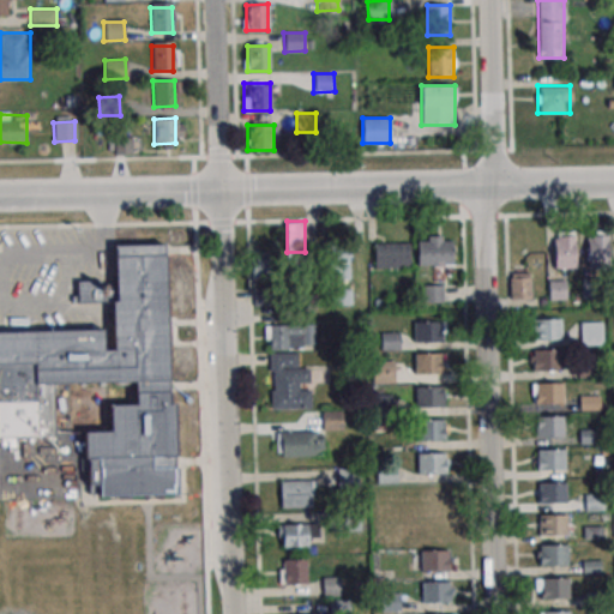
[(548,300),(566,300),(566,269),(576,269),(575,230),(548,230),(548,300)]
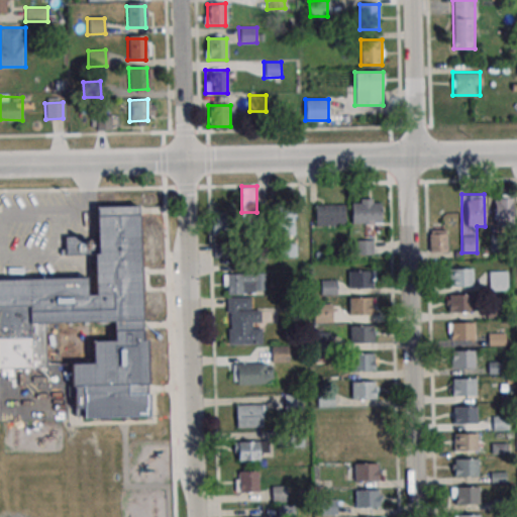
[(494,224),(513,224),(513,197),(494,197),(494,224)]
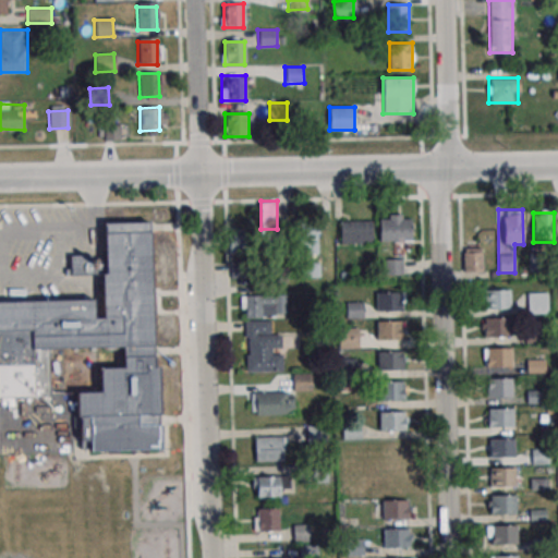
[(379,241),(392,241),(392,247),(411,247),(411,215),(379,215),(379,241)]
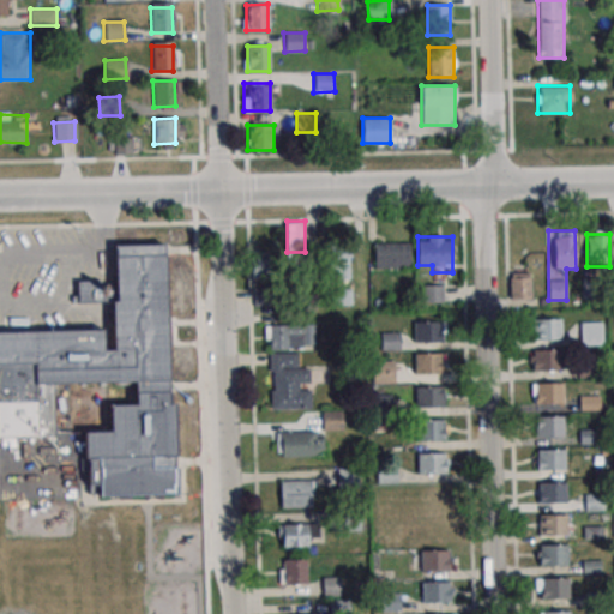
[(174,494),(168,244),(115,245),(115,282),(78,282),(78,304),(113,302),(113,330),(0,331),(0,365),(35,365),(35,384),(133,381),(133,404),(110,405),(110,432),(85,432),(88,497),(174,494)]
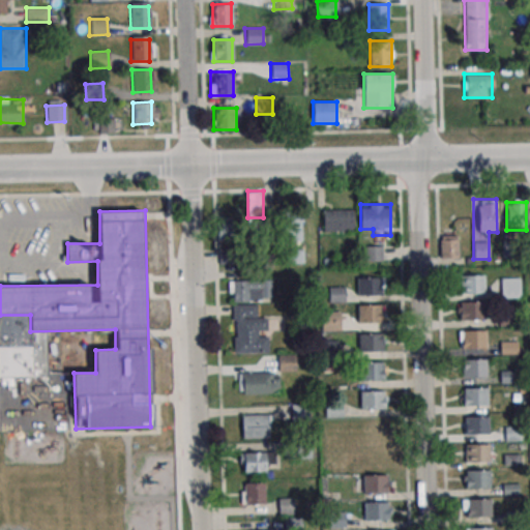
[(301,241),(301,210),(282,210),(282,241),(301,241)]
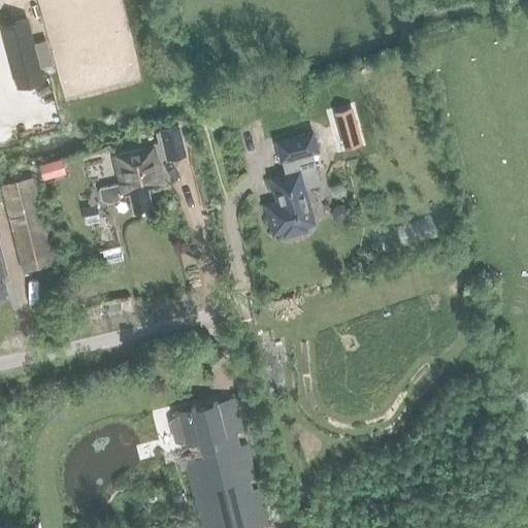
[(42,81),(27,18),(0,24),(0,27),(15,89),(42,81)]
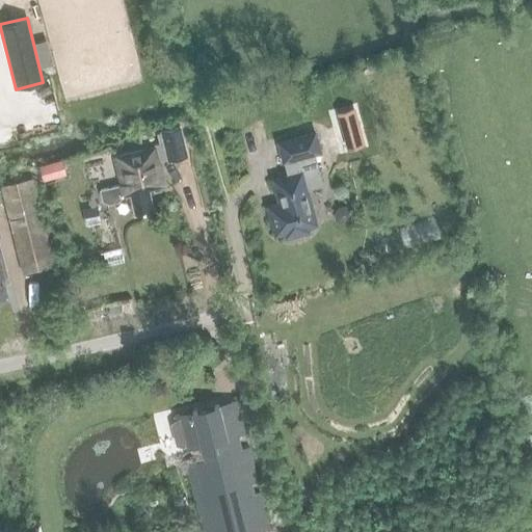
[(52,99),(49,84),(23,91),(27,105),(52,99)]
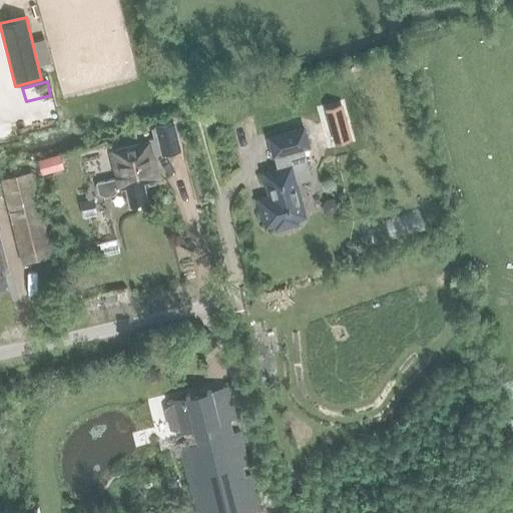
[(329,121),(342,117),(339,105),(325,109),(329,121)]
────────────────────
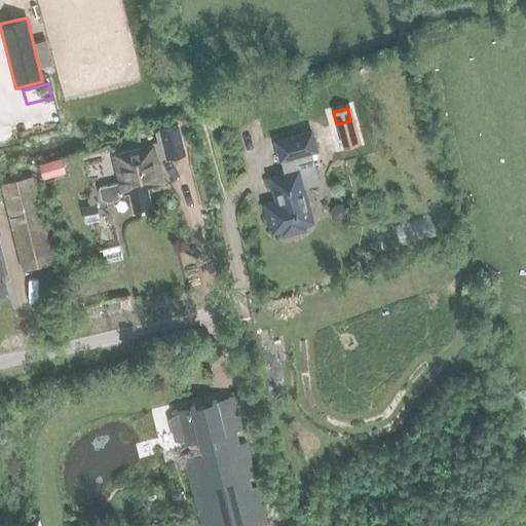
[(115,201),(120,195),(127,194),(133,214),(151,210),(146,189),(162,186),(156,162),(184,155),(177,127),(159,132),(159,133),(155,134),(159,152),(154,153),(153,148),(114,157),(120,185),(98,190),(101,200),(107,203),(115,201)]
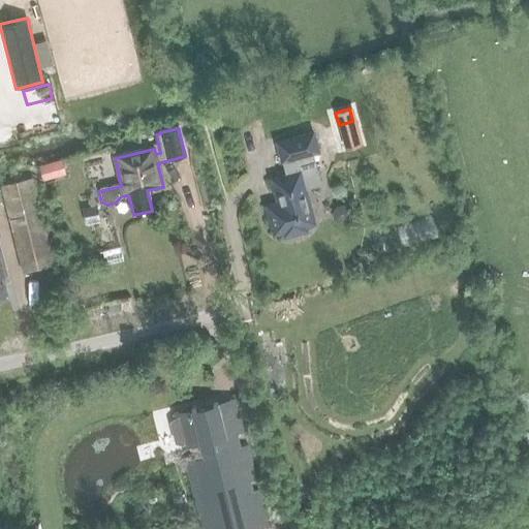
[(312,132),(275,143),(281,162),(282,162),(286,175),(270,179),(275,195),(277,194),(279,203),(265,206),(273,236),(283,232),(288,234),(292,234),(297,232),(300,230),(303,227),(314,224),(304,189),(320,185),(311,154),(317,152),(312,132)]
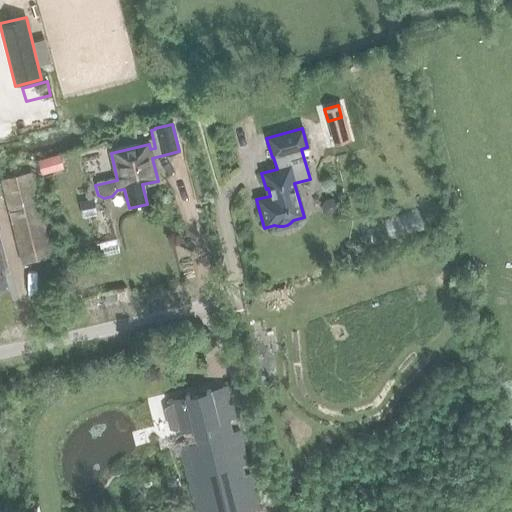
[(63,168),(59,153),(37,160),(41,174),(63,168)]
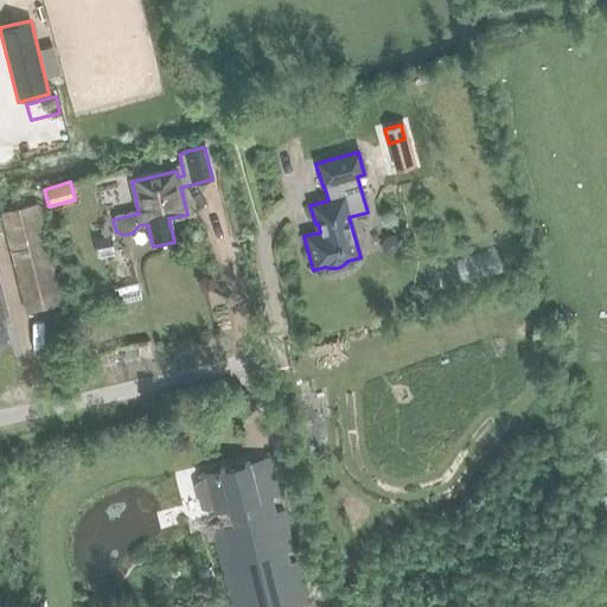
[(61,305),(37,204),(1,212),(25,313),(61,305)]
────────────────────
(ACTIVITY)
Using the records above, print exactly the run of lines that starts with the line with "[(494,224),(513,224),(513,197),(494,197),(494,224)]" and goes on through the line with "[(329,121),(342,117),(339,105),(325,109),(329,121)]", pictures excluded.

(REPLY)
[(494,224),(513,224),(513,197),(494,197),(494,224)]
[(379,241),(392,241),(392,247),(411,247),(411,215),(379,215),(379,241)]
[(174,494),(168,244),(115,245),(115,282),(78,282),(78,304),(113,302),(113,330),(0,331),(0,365),(35,365),(35,384),(133,381),(133,404),(110,405),(110,432),(85,432),(88,497),(174,494)]
[(301,241),(301,210),(282,210),(282,241),(301,241)]
[(42,81),(27,18),(0,24),(0,27),(15,89),(42,81)]
[(52,99),(49,84),(23,91),(27,105),(52,99)]
[(329,121),(342,117),(339,105),(325,109),(329,121)]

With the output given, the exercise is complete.